### TASK DIRECTIONS
After locating the line with "351 499 385)" in the records below, print it and every line after it exactly.

### EXTRACTED MATERIAL
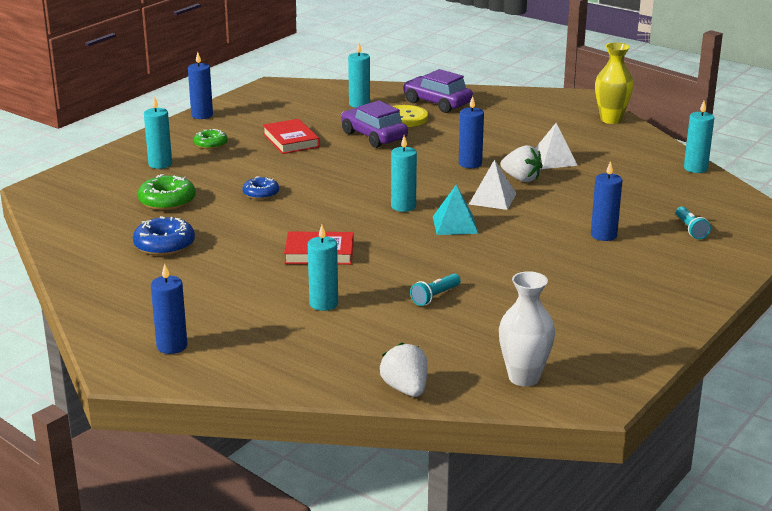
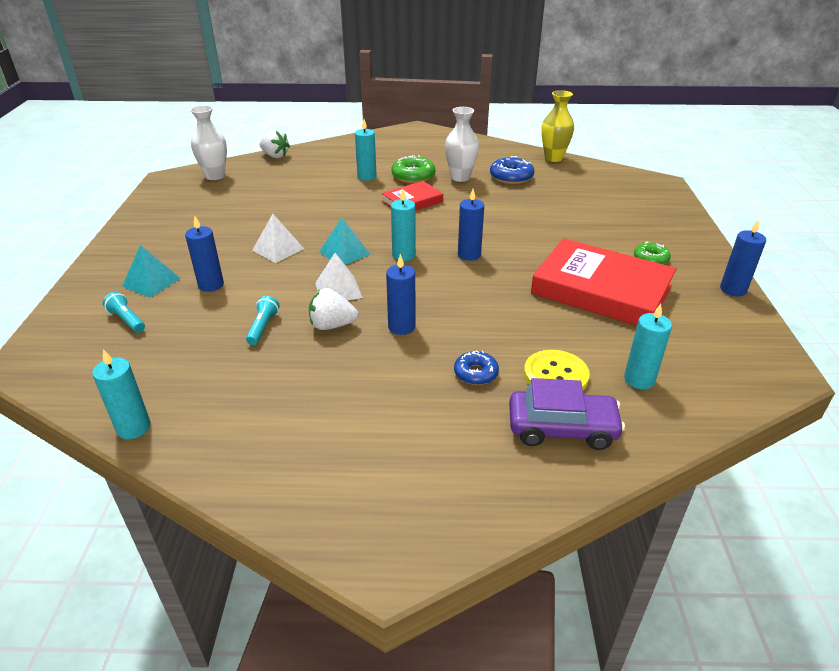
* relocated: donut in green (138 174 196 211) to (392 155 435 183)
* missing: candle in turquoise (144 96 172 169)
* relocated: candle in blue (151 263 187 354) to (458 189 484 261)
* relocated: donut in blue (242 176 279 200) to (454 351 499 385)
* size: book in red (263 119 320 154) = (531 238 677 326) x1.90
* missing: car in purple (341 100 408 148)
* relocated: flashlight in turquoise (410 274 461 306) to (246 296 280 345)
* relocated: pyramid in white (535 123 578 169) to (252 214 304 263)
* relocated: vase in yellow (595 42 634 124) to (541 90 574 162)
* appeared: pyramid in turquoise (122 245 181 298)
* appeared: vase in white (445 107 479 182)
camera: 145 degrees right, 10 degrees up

### ANSWER SPACE
* relocated: donut in blue (242 176 279 200) to (454 351 499 385)
* size: book in red (263 119 320 154) = (531 238 677 326) x1.90
* missing: car in purple (341 100 408 148)
* relocated: flashlight in turquoise (410 274 461 306) to (246 296 280 345)
* relocated: pyramid in white (535 123 578 169) to (252 214 304 263)
* relocated: vase in yellow (595 42 634 124) to (541 90 574 162)
* appeared: pyramid in turquoise (122 245 181 298)
* appeared: vase in white (445 107 479 182)
camera: 145 degrees right, 10 degrees up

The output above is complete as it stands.